[[ DATA EXTRACTS, beginning ]]
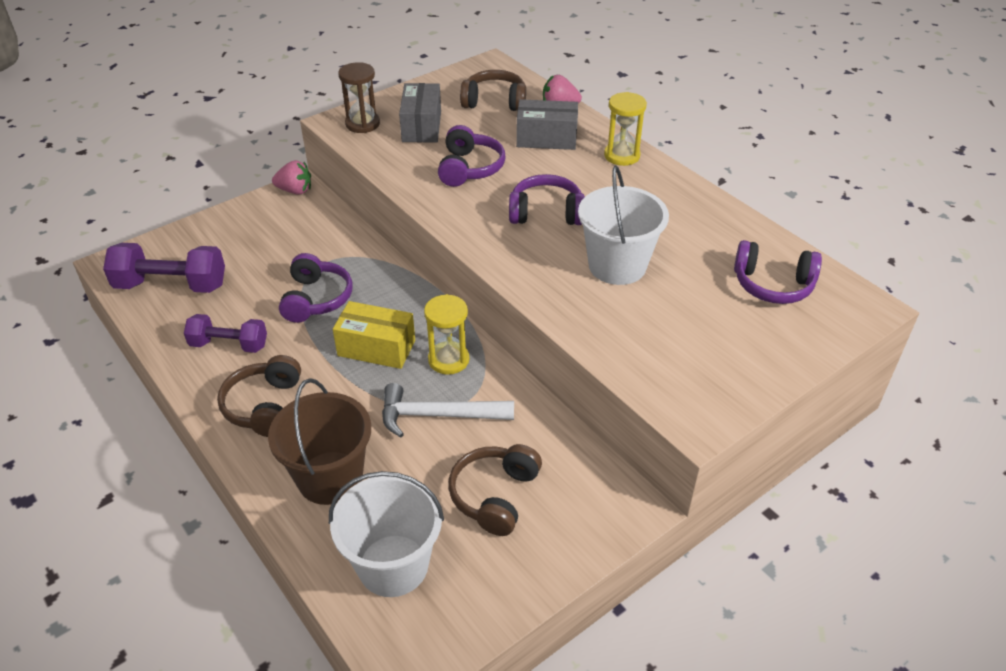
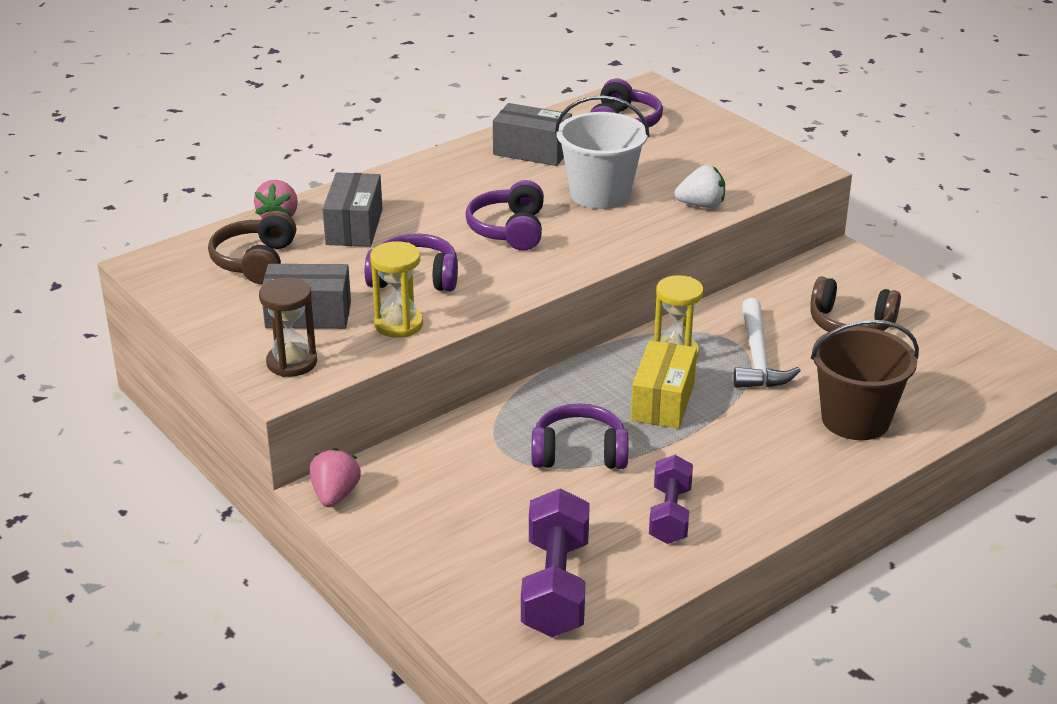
camera: 90 degrees left, 10 degrees down
(264, 406) = (767, 474): brown headphones -> none
(393, 565) = (944, 376): white bucket -> none
(603, 332) = (701, 205): none -> white strawberry
(622, 156) = (398, 182): yellow hourglass -> yellow hourglass (398, 324)
(695, 225) = (532, 151): none -> grey box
[[ DATA EXTRACTS, end ]]
EXERCISE GOAL:
Copy the records exactly, minus any pictures.

ANSWER TO THIS TASK:
camera: 90 degrees left, 10 degrees down
(264, 406) = (767, 474): brown headphones -> none
(393, 565) = (944, 376): white bucket -> none
(603, 332) = (701, 205): none -> white strawberry
(622, 156) = (398, 182): yellow hourglass -> yellow hourglass (398, 324)
(695, 225) = (532, 151): none -> grey box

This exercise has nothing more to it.